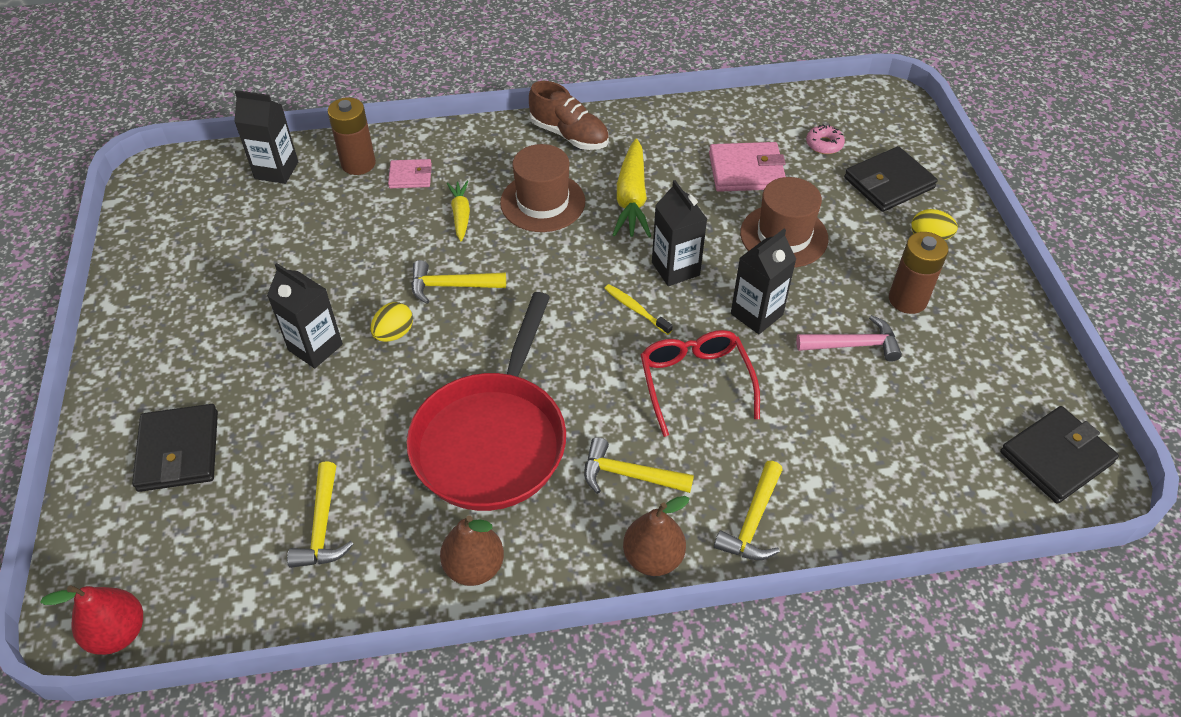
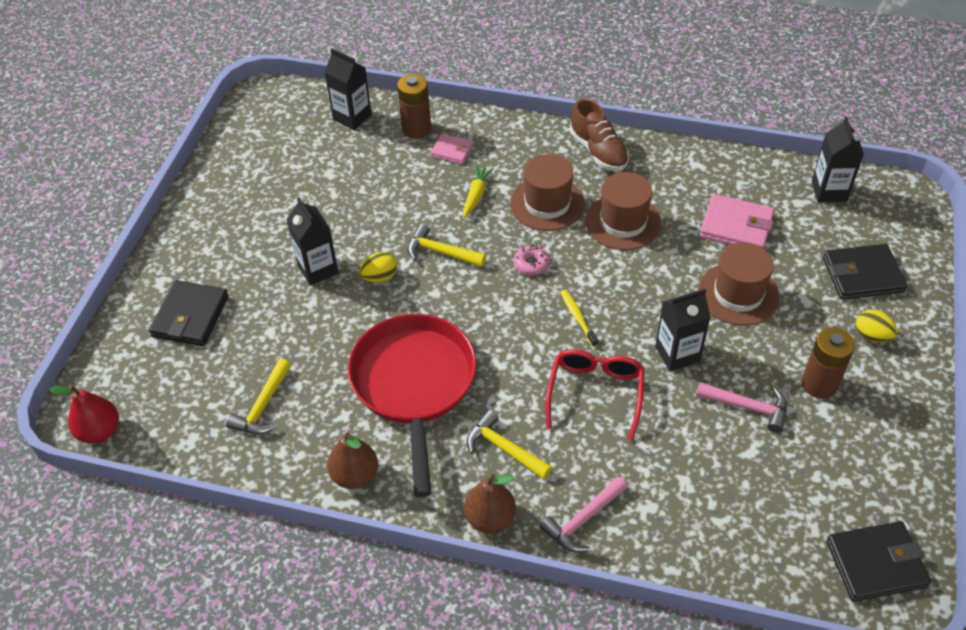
camera: 25 degrees right, 0 degrees up
(492, 440) = (414, 385): red pan -> red pan turned 135 degrees clockwise
(631, 198) = (623, 222): yellow carrot -> brown hat
(675, 269) = (628, 294): black carton -> black carton (829, 191)
(752, 522) = (583, 520): yellow hammer -> pink hammer
(824, 144) = (821, 222): pink donut -> pink donut (531, 264)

Work order
A verbatim copy of the listing above, starting from the line with "(752, 522) = (583, 520): yellow" and running to its last line, is the only output needed.

Output
(752, 522) = (583, 520): yellow hammer -> pink hammer
(824, 144) = (821, 222): pink donut -> pink donut (531, 264)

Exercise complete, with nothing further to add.